_TO DO_:
In the material below, find the line that contains "camera: 20 degrees left, 0 degrees up" and the line that contains "(902, 651) = (930, 512): orange", then write out exactly those two lines and everything between them.

_SUPPLIED DATA_:
※

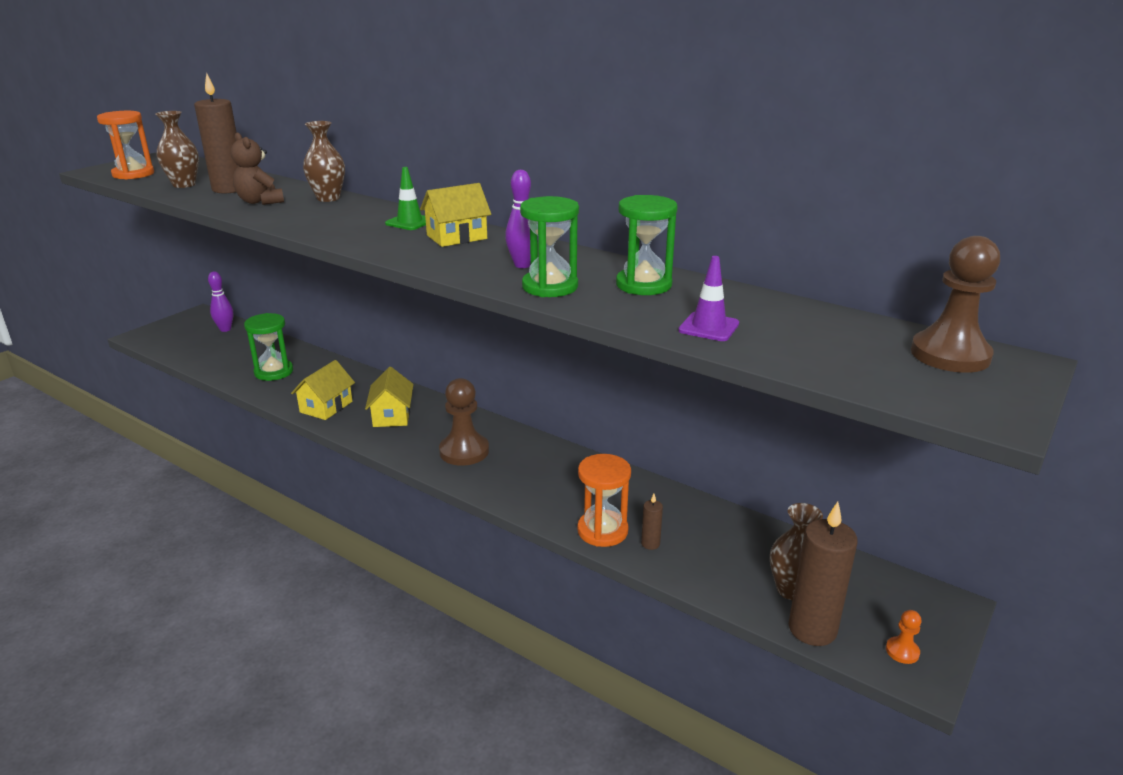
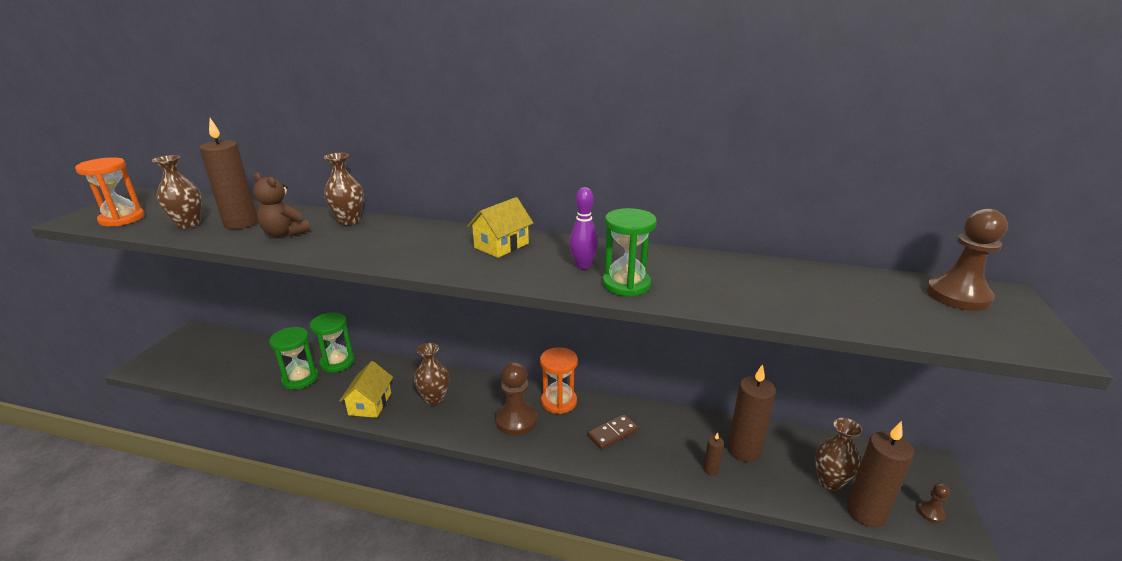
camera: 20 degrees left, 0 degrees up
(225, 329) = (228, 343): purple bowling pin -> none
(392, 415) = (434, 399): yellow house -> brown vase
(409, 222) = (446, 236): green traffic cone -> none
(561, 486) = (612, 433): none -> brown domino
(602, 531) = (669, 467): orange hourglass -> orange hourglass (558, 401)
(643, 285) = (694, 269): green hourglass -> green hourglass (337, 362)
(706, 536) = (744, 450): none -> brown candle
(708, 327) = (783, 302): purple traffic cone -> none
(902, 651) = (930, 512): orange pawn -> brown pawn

※

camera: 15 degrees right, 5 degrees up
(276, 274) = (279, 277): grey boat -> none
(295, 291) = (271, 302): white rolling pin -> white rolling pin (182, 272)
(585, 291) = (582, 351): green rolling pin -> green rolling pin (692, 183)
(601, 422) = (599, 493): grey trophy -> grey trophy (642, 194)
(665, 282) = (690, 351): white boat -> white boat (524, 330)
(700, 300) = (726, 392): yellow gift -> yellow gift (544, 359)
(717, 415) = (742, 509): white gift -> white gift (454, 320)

※

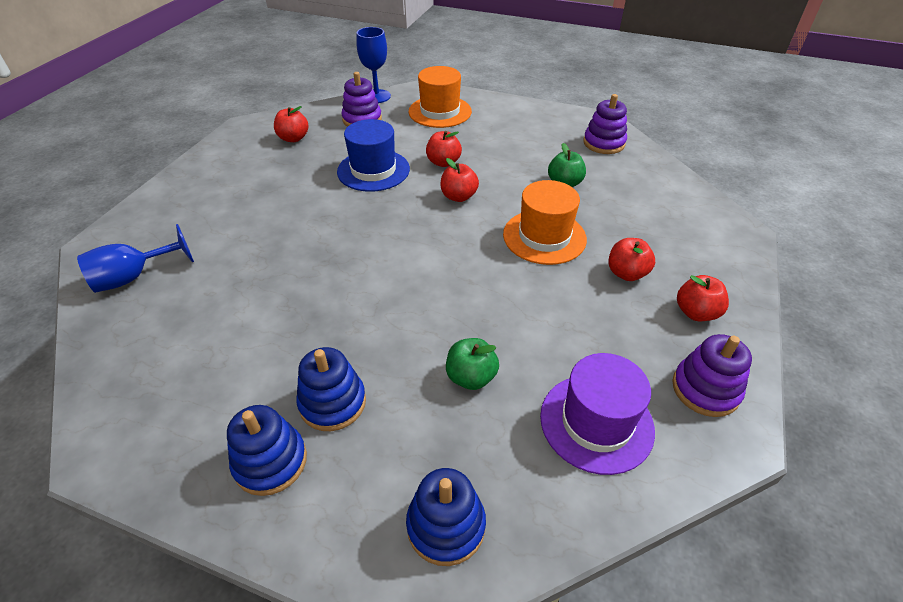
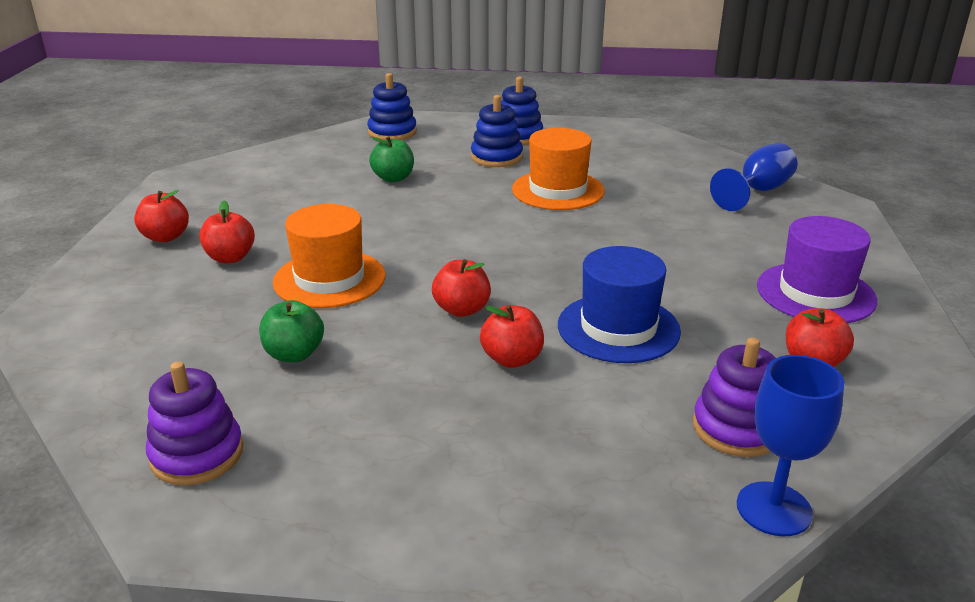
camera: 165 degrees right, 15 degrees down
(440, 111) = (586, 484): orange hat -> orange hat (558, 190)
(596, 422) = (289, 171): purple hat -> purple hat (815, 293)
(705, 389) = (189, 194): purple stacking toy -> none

※

_ANSWER SPACE_:
camera: 20 degrees left, 0 degrees up
(225, 329) = (228, 343): purple bowling pin -> none
(392, 415) = (434, 399): yellow house -> brown vase
(409, 222) = (446, 236): green traffic cone -> none
(561, 486) = (612, 433): none -> brown domino
(602, 531) = (669, 467): orange hourglass -> orange hourglass (558, 401)
(643, 285) = (694, 269): green hourglass -> green hourglass (337, 362)
(706, 536) = (744, 450): none -> brown candle
(708, 327) = (783, 302): purple traffic cone -> none
(902, 651) = (930, 512): orange pawn -> brown pawn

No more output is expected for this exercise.